Keep every line of the data below that has the string "VRAW" and present those lines.

[Image comparison data]
—————

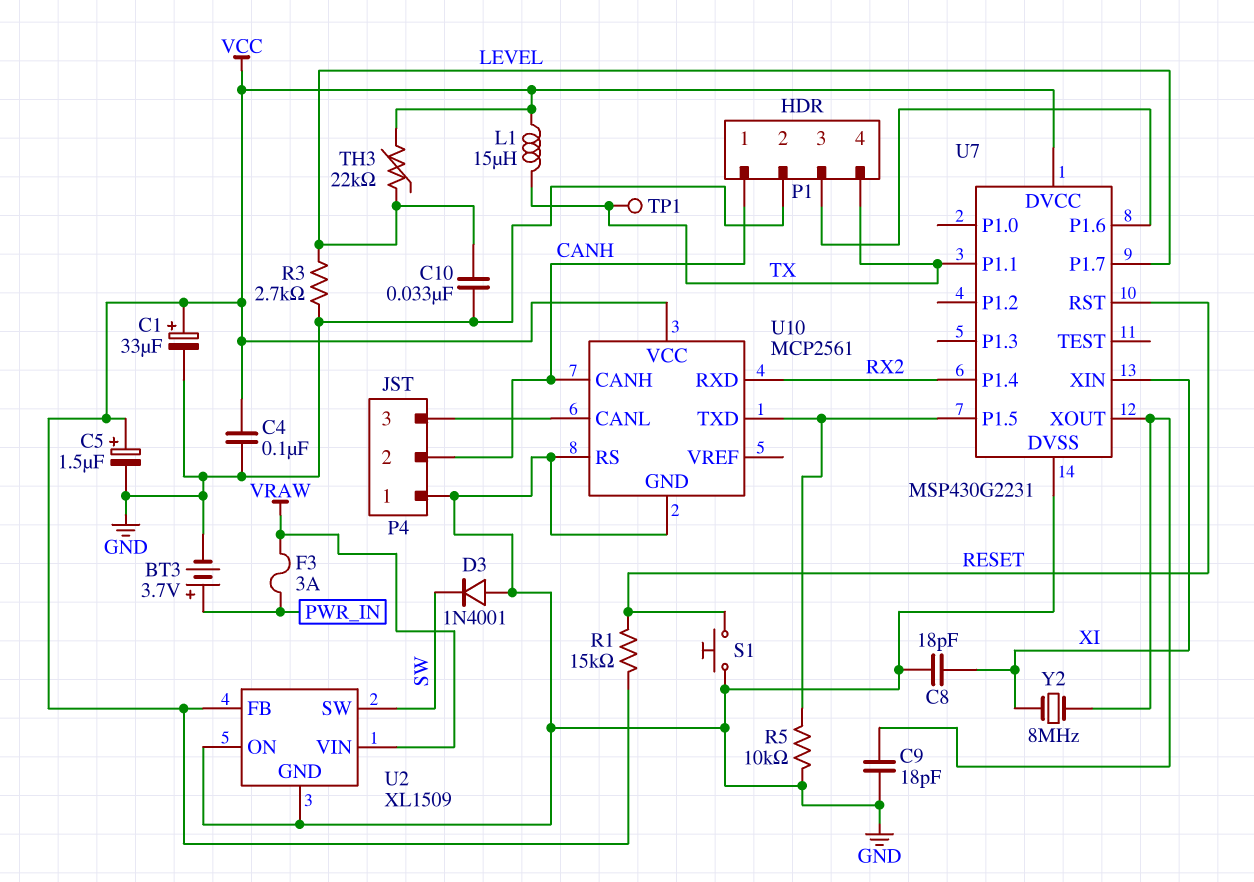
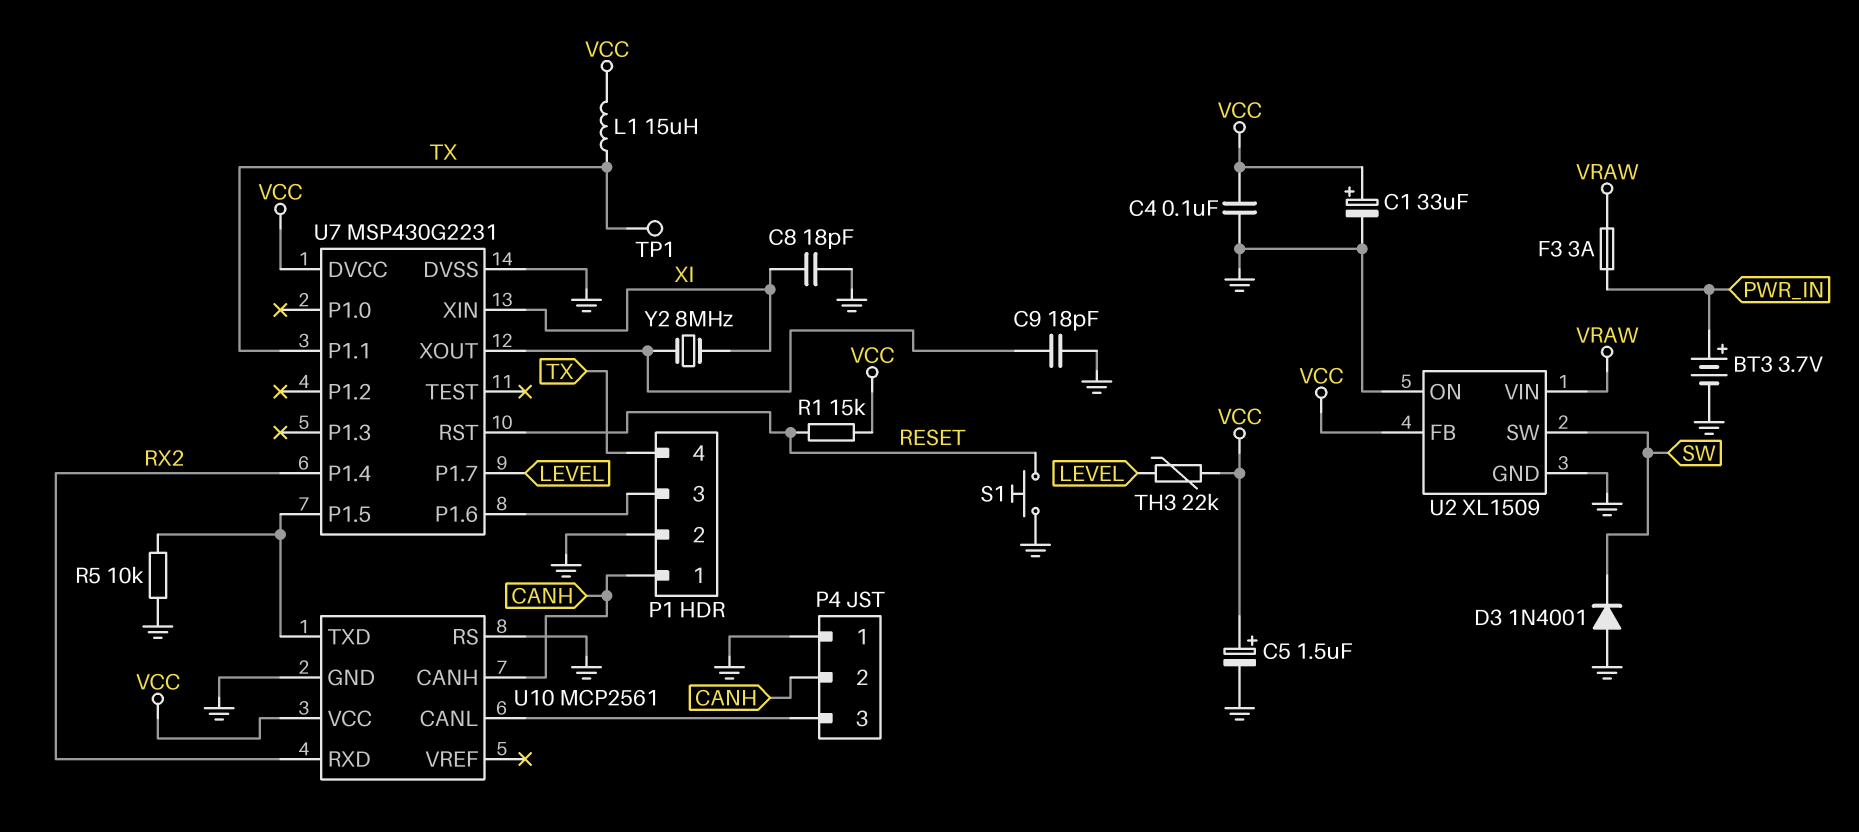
C10: 33nF (GND, LEVEL) -> none
R3: 2.7k (GND, LEVEL) -> none

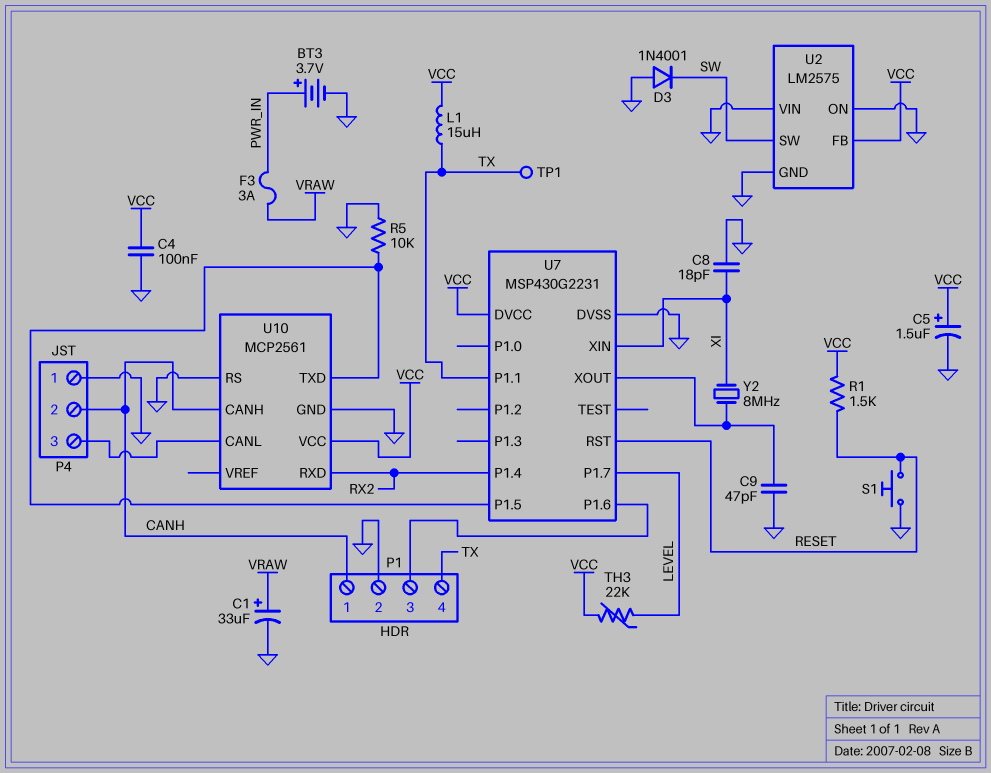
C1: 33uF (plus VCC, minus GND) -> 33uF (plus VRAW, minus GND)
C9: 18pF (GND, U7/XOUT) -> 47pF (GND, U7/XOUT)
R1: 15k (RESET, VCC) -> 1.5k (RESET, VCC)
U2: XL1509 -> LM2575
U2 pin VIN: VRAW -> GND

—————

◆ **SOLUTION TO THE PROBLEM**:
C1: 33uF (plus VCC, minus GND) -> 33uF (plus VRAW, minus GND)
U2 pin VIN: VRAW -> GND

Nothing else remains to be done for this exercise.